#### [What this task involves]
Return each line exactly as written. Begin with the first line of the entries and end with the line that has "sufonazux (no. 1".

Excerpts from a dataset:
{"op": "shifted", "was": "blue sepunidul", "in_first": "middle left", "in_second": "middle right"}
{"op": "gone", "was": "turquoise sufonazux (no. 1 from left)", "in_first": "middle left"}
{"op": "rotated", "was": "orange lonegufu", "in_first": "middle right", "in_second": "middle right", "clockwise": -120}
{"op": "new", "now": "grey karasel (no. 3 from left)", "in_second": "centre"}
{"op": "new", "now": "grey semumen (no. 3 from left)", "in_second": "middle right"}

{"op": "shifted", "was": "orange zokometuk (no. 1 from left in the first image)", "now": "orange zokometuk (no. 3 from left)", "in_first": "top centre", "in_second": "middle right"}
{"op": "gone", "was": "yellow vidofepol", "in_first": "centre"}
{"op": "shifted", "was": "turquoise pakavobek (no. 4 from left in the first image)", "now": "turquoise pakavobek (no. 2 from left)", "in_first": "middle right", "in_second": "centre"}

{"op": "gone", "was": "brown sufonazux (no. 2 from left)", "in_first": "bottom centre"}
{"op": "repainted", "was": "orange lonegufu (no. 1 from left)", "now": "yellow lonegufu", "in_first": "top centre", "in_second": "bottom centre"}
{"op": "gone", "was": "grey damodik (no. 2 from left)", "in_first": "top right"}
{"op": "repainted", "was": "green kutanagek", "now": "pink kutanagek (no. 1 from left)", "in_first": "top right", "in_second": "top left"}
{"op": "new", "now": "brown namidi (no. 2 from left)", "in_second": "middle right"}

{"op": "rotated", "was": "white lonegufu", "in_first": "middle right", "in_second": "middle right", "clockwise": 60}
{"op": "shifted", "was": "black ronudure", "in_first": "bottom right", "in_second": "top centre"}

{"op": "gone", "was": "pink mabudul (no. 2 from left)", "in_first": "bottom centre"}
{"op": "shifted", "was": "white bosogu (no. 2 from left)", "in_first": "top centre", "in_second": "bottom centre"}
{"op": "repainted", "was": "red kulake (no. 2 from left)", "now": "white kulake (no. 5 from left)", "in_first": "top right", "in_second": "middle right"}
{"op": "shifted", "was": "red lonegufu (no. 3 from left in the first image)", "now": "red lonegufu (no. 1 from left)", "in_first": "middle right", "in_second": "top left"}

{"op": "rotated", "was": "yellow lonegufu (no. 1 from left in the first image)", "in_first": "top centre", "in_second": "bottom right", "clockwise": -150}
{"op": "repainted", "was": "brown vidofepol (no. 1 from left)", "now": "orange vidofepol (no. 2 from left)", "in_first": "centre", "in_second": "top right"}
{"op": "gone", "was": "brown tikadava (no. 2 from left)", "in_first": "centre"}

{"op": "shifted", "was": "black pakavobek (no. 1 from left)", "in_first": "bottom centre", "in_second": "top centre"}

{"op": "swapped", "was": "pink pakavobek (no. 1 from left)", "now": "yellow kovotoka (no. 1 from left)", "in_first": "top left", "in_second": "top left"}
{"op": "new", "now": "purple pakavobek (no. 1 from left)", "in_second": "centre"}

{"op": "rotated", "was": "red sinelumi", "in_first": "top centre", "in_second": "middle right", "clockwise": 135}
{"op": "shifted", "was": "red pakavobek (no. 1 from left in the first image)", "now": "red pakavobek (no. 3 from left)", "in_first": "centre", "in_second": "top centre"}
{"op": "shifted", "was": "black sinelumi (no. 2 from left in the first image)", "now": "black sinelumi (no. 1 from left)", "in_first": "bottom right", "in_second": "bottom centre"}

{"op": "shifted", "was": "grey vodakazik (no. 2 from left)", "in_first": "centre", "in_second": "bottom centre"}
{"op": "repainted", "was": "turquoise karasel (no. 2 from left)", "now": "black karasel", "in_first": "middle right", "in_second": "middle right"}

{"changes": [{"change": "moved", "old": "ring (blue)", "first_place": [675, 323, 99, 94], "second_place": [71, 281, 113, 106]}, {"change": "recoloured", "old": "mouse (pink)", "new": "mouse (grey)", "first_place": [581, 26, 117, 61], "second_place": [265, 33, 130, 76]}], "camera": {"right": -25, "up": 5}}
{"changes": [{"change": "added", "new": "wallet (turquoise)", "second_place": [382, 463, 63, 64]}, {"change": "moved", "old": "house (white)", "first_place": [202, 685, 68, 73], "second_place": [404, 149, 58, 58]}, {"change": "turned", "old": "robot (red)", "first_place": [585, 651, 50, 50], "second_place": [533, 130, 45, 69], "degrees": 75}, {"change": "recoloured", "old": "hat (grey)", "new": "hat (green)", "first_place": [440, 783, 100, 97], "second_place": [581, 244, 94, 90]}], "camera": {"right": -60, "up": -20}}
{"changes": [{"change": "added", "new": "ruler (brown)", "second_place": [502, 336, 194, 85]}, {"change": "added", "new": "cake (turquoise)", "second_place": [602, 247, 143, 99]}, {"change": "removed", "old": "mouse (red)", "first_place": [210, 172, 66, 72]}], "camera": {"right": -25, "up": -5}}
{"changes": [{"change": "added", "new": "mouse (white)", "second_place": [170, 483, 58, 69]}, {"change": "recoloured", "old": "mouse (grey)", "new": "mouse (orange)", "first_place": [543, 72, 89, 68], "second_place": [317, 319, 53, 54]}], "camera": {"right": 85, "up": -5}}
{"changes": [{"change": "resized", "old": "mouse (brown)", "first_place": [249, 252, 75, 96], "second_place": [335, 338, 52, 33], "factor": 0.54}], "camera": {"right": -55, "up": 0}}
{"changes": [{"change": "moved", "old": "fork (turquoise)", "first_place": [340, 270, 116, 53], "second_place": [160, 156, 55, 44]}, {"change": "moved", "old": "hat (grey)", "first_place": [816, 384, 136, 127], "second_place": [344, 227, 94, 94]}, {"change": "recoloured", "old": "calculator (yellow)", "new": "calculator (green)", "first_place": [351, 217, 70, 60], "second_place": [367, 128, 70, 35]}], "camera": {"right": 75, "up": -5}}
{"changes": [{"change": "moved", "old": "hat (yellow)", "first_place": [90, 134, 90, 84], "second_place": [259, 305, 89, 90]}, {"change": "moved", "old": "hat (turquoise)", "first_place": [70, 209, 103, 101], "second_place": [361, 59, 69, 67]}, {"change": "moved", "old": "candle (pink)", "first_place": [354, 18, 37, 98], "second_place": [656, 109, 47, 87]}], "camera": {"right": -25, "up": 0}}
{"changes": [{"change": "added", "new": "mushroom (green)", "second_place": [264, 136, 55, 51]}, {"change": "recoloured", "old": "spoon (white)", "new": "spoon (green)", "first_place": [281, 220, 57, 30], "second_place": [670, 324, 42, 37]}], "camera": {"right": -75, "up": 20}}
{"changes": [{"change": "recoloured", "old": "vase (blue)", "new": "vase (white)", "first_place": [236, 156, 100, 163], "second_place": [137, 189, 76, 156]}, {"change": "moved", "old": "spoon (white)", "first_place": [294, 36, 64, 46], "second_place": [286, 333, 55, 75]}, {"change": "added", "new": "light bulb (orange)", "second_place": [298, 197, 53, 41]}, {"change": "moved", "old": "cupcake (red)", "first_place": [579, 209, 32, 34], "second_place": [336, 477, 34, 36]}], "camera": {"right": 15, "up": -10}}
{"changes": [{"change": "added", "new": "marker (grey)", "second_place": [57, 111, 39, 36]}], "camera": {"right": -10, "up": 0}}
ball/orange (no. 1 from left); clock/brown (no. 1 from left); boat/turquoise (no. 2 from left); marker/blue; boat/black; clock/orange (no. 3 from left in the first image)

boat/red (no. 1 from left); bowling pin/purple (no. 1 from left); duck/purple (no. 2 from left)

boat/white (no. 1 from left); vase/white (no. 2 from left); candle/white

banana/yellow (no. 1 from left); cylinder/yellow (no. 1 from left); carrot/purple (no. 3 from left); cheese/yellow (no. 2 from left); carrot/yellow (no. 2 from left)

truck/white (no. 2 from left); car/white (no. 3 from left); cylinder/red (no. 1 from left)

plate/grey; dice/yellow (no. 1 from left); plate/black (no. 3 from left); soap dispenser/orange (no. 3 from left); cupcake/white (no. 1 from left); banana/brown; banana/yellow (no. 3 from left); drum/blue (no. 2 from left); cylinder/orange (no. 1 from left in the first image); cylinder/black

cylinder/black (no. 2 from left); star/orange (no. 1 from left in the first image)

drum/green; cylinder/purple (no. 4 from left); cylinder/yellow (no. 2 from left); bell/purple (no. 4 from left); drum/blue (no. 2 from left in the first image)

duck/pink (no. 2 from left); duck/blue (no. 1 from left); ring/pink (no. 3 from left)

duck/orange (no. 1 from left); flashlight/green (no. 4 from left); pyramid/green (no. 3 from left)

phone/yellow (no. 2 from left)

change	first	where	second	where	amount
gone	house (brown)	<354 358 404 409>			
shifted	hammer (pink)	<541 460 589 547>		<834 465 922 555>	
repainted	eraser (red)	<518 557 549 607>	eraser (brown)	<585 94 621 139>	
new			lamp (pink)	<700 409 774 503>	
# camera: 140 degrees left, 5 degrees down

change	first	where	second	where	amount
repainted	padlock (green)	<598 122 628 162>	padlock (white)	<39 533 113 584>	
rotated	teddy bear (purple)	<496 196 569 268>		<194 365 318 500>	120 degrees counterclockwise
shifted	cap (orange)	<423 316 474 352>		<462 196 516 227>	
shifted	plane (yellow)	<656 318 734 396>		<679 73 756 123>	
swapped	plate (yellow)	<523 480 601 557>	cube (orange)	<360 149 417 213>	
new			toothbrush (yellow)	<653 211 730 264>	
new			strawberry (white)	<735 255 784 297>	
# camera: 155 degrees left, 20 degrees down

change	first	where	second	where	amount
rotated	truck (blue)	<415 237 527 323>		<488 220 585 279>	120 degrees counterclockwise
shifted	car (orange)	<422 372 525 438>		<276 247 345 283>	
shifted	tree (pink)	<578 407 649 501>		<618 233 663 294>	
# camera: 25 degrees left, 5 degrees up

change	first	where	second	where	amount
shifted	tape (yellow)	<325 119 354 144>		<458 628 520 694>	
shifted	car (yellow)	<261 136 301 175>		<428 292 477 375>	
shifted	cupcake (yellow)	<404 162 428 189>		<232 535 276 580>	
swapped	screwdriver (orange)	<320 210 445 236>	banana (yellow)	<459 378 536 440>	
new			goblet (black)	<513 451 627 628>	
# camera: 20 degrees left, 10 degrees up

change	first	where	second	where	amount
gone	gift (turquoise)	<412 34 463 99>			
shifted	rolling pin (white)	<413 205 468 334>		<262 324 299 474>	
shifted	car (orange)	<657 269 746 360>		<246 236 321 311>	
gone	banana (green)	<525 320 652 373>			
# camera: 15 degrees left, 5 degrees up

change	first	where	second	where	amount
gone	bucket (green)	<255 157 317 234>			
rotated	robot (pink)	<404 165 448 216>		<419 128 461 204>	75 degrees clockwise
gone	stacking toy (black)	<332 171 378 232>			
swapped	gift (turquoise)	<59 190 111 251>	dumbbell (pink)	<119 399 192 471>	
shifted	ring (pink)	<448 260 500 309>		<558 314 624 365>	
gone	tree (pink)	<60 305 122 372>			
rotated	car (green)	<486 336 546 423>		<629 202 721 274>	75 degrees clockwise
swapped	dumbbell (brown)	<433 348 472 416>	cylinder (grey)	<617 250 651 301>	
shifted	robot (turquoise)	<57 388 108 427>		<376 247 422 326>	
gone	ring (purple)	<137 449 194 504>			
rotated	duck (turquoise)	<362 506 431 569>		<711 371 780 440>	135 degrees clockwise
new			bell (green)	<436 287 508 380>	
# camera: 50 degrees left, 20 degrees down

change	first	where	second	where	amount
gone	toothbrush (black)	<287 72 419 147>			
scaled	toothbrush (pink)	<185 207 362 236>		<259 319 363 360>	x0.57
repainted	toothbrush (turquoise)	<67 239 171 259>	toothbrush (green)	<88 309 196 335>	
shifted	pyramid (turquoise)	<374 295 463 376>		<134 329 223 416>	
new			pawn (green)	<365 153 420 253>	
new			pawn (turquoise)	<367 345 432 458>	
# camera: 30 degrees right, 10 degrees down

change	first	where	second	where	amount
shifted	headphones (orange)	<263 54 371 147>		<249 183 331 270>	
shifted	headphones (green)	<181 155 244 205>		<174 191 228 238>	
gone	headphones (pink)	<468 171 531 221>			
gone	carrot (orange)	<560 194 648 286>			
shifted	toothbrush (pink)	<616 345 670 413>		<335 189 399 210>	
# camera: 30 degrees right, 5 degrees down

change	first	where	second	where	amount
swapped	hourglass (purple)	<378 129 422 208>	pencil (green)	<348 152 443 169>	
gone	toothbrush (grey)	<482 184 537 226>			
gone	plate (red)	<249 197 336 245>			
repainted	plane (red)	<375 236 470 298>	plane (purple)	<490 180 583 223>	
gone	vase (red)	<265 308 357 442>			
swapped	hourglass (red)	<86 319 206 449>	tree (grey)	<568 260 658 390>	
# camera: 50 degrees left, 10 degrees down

#### [Reply to the exercise]
{"op": "shifted", "was": "blue sepunidul", "in_first": "middle left", "in_second": "middle right"}
{"op": "gone", "was": "turquoise sufonazux (no. 1 from left)", "in_first": "middle left"}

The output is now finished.